Information given Block Start

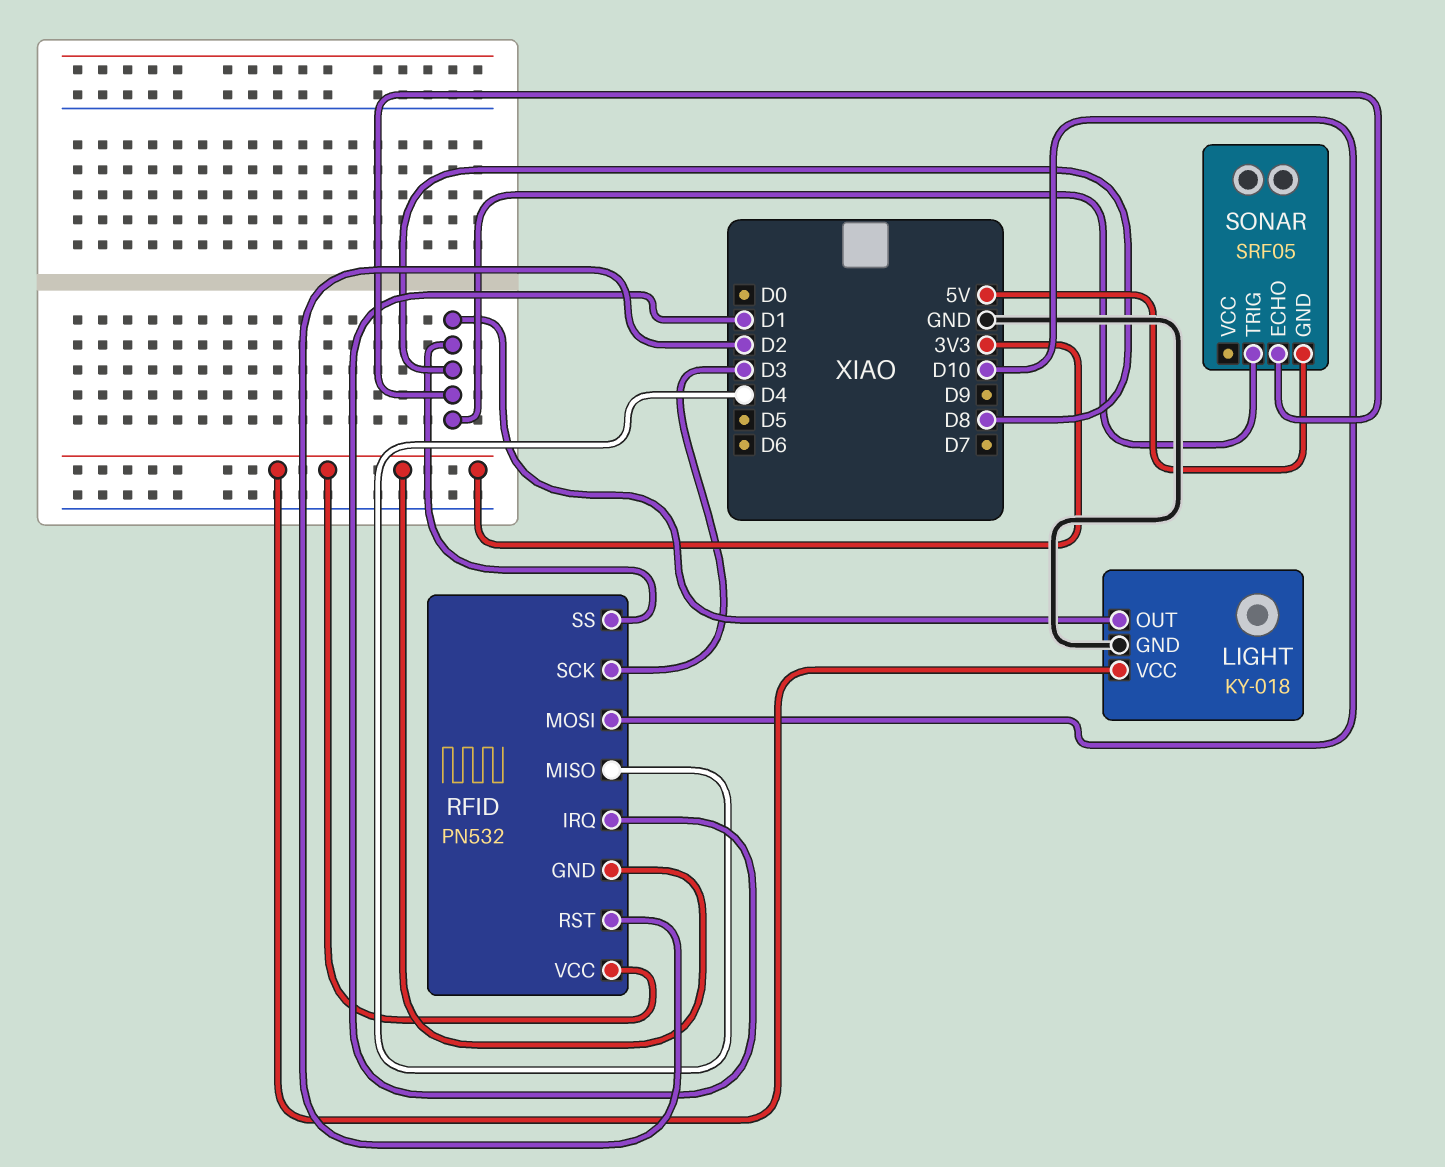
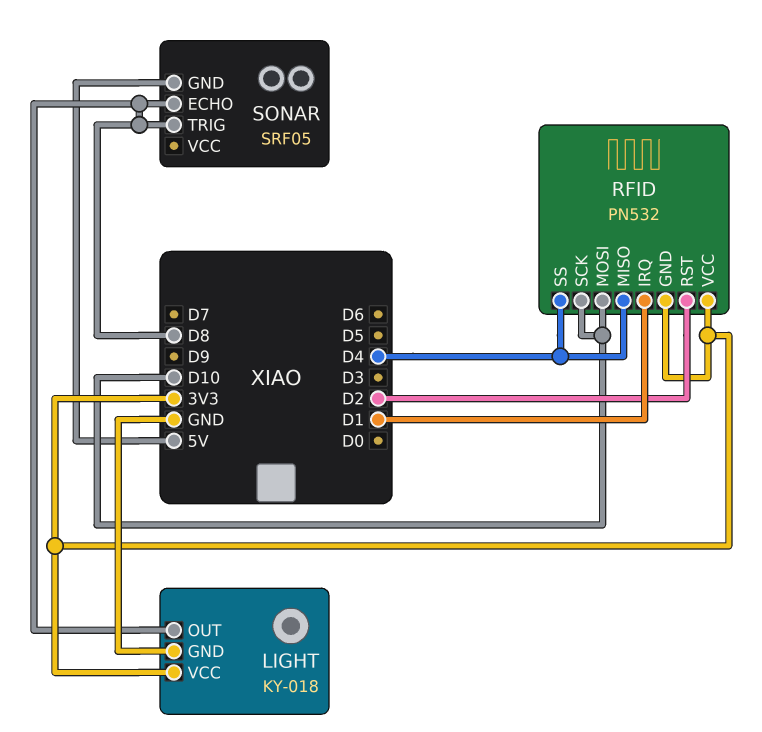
RFID pin SCK: D3 -> D10
RFID pin SS: D8 -> D4

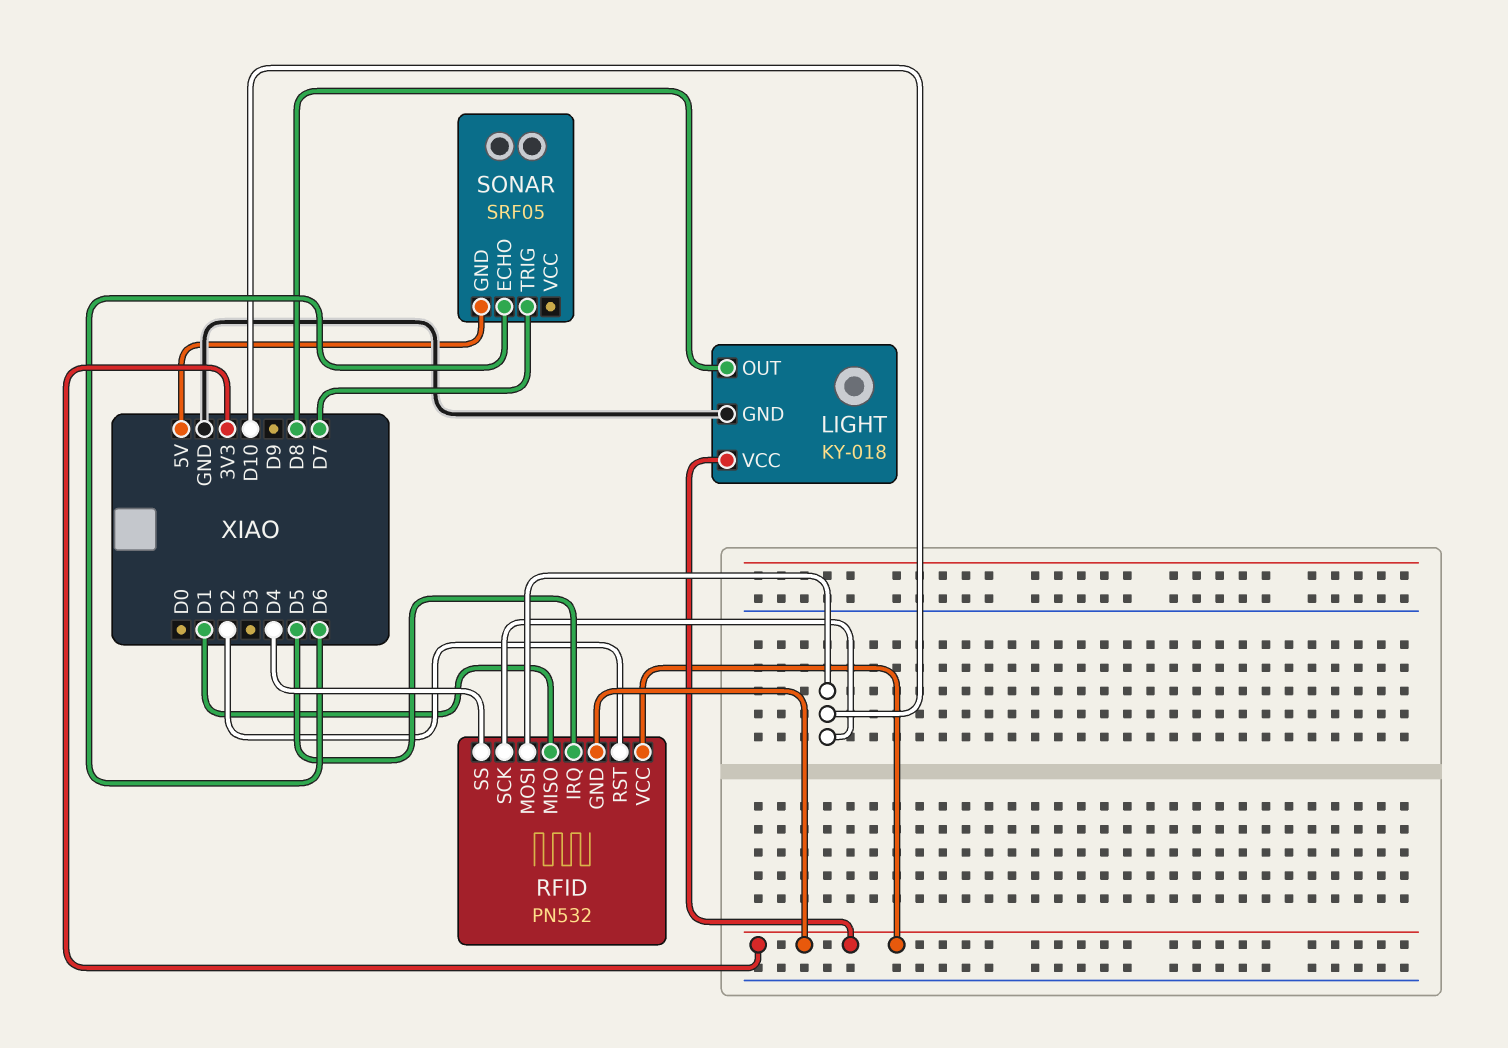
RFID pin IRQ: D1 -> D5
RFID pin MISO: D4 -> D1
SONAR pin ECHO: D8 -> D6
SONAR pin TRIG: D8 -> D7

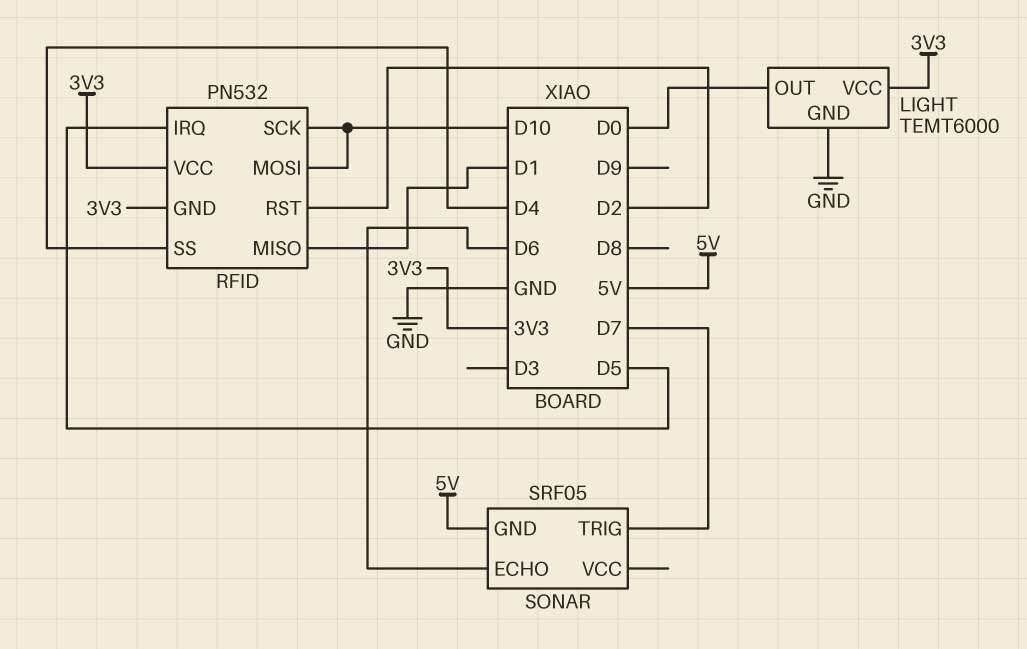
LIGHT: KY-018 -> TEMT6000
LIGHT pin OUT: D8 -> D0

Information given Block End

== Work instructions ==
An exact copy of the data is required, with the pictures excluded.

== Expected output ==
RFID pin SCK: D3 -> D10
RFID pin SS: D8 -> D4

RFID pin IRQ: D1 -> D5
RFID pin MISO: D4 -> D1
SONAR pin ECHO: D8 -> D6
SONAR pin TRIG: D8 -> D7

LIGHT: KY-018 -> TEMT6000
LIGHT pin OUT: D8 -> D0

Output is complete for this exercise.